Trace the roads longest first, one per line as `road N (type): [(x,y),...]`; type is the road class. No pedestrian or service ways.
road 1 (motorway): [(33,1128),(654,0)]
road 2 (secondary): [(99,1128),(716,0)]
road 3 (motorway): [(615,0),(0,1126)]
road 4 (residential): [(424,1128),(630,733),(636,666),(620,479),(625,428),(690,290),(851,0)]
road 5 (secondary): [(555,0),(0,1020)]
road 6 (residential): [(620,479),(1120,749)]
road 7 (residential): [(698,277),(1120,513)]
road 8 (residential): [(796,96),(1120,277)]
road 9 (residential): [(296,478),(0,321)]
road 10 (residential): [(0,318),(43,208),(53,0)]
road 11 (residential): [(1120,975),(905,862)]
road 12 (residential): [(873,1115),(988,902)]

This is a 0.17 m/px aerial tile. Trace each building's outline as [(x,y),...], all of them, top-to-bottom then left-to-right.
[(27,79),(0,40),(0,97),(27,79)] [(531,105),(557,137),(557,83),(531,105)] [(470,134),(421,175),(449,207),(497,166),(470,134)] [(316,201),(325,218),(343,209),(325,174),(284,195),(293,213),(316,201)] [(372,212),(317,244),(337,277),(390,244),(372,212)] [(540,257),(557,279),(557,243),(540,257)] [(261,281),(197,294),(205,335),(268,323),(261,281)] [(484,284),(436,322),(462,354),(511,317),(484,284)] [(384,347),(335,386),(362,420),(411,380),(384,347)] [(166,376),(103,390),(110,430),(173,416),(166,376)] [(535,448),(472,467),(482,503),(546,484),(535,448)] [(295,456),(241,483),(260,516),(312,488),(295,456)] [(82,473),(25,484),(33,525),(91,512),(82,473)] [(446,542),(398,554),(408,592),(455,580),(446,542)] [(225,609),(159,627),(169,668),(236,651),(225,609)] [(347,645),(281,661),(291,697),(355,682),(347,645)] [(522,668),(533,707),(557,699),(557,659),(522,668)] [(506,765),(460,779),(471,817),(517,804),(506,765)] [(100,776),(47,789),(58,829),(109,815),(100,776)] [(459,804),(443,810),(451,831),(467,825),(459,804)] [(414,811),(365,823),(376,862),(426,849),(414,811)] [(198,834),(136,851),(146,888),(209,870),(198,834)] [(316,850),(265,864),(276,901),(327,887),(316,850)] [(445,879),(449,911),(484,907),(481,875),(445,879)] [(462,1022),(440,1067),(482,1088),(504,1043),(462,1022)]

+ + + + +

_PROBLEM TO WORK ON_: Return the lines above that include the string "motorway".

_RESPONSE TO THE EXERCISE_:
road 1 (motorway): [(33,1128),(654,0)]
road 3 (motorway): [(615,0),(0,1126)]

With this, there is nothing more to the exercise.